▶ Directions
Pull out every line in the data that has the string "removed" in it.

>>>>

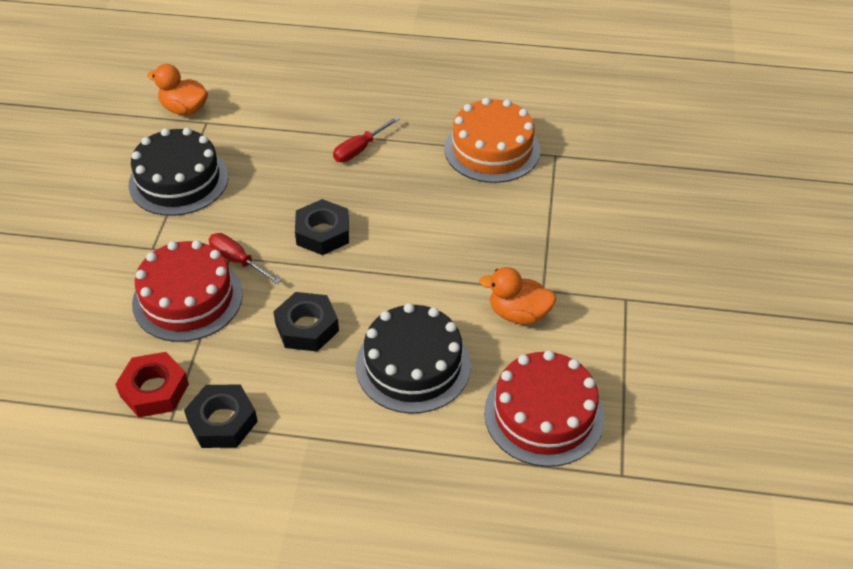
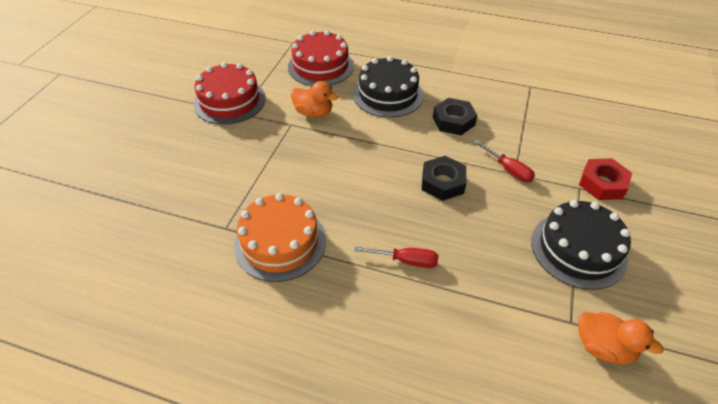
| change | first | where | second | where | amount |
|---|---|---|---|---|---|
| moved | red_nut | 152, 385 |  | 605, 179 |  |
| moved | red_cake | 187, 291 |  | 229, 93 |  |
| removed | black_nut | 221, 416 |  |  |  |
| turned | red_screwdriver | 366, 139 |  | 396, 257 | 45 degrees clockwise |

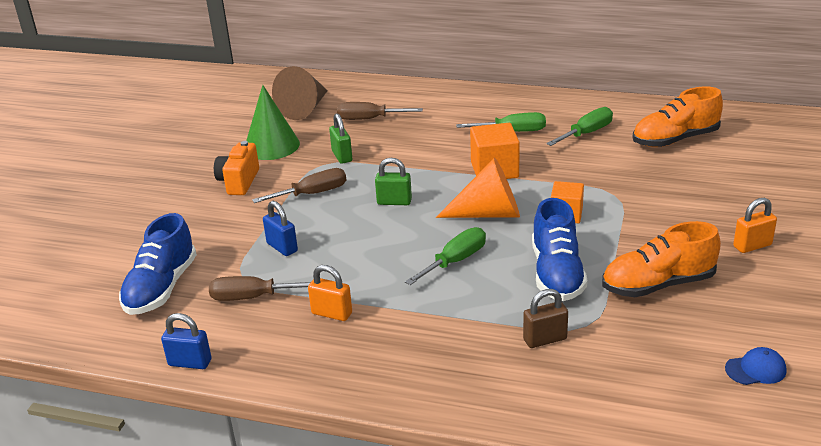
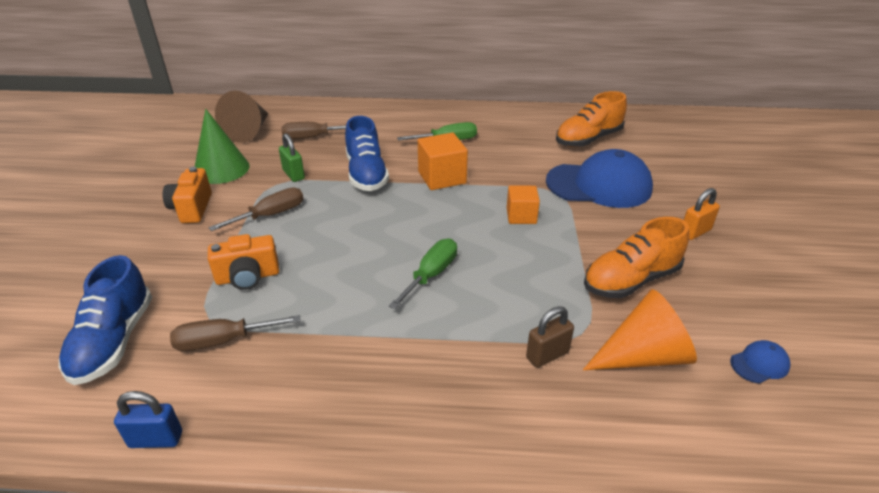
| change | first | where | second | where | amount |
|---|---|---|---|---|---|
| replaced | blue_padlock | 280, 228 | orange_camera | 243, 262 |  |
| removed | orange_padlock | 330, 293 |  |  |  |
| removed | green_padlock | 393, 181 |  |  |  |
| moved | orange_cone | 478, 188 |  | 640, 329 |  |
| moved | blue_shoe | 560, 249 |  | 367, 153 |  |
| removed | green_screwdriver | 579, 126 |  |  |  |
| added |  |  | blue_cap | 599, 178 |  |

<<<<

▶ Reply
| removed | black_nut | 221, 416 |  |  |  |
| removed | orange_padlock | 330, 293 |  |  |  |
| removed | green_padlock | 393, 181 |  |  |  |
| removed | green_screwdriver | 579, 126 |  |  |  |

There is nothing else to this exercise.